▶ [What this task involves]:
Your answer should be exactly the lines from the one that contains "(380, 216) = (348, 164): black" through the final line of the entries below, and nothing else.
++++
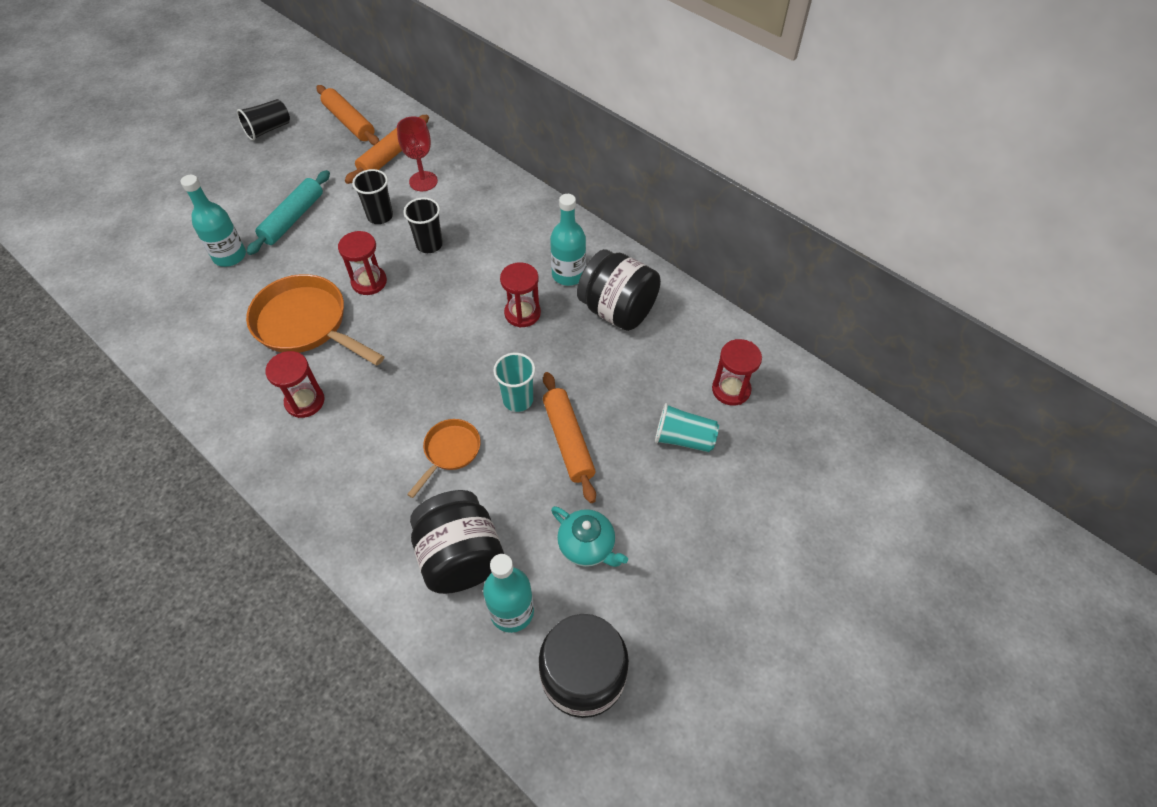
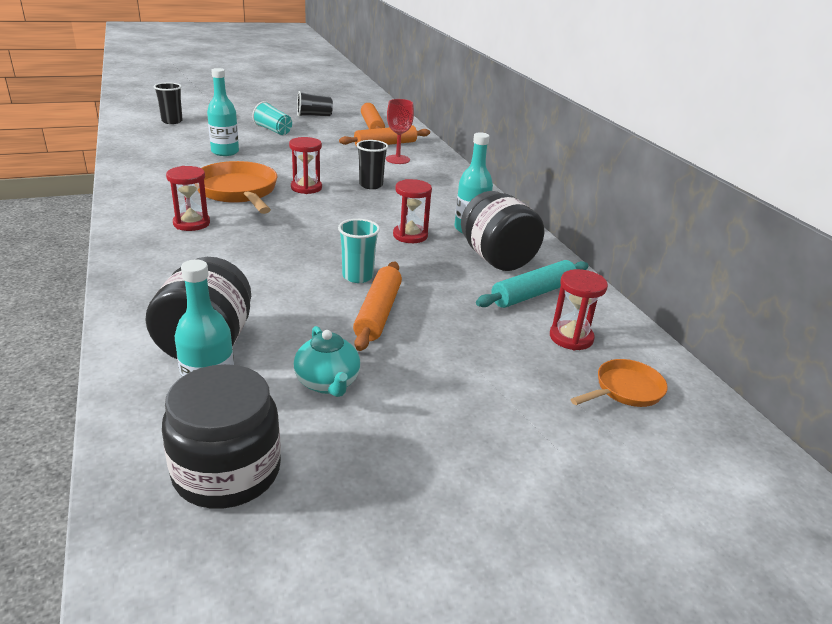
camera: 25 degrees right, 25 degrees down
(293, 219) = (286, 150): turquoise rolling pin -> turquoise rolling pin (533, 294)
(380, 216) = (348, 164): black cup -> black cup (172, 121)
(450, 451) = (269, 283): orange pan -> orange pan (625, 390)
(683, 439) = (493, 351): turquoise cup -> turquoise cup (273, 130)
++++
▶ [Solution to this problem]:
(380, 216) = (348, 164): black cup -> black cup (172, 121)
(450, 451) = (269, 283): orange pan -> orange pan (625, 390)
(683, 439) = (493, 351): turquoise cup -> turquoise cup (273, 130)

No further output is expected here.